Required work: Leave every picture out, and print the full listing again exactly.

Information shown:
..........

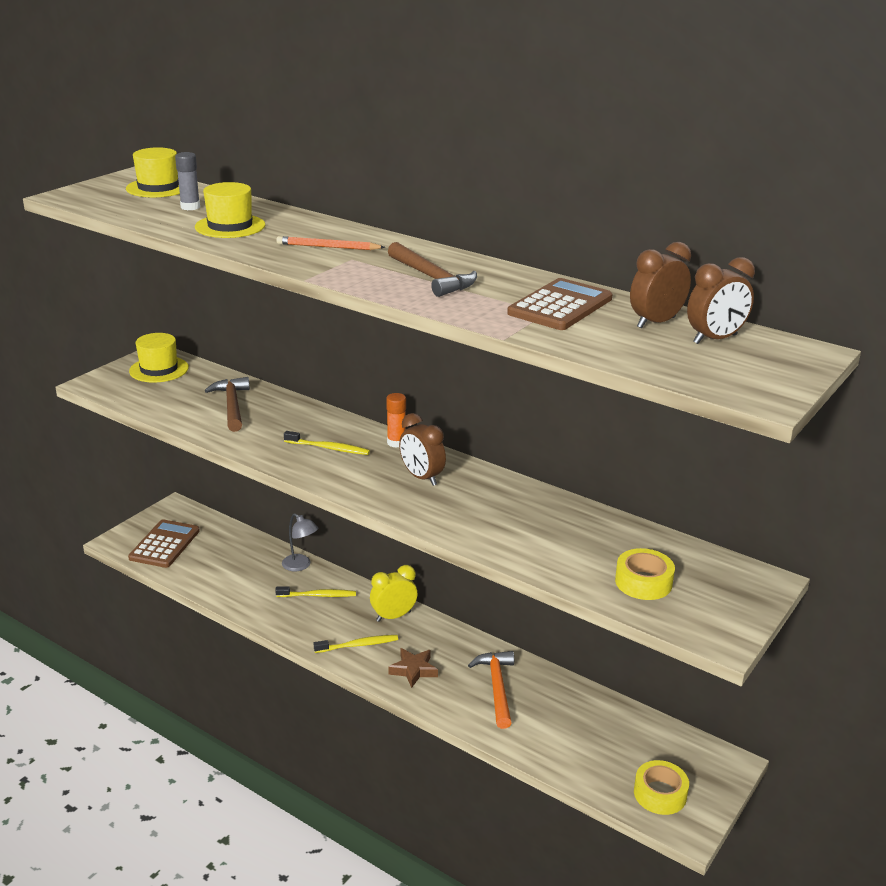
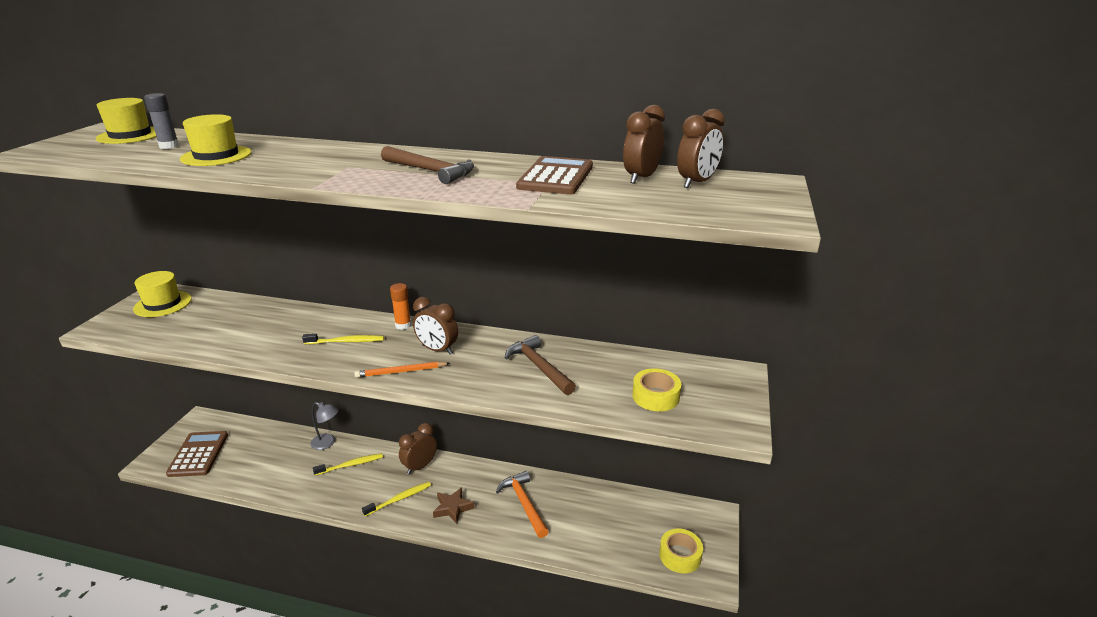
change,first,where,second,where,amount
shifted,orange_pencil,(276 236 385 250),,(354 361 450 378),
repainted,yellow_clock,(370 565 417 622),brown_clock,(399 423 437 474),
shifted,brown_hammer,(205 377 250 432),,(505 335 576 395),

..........

Expected answer:
change,first,where,second,where,amount
shifted,orange_pencil,(276 236 385 250),,(354 361 450 378),
repainted,yellow_clock,(370 565 417 622),brown_clock,(399 423 437 474),
shifted,brown_hammer,(205 377 250 432),,(505 335 576 395),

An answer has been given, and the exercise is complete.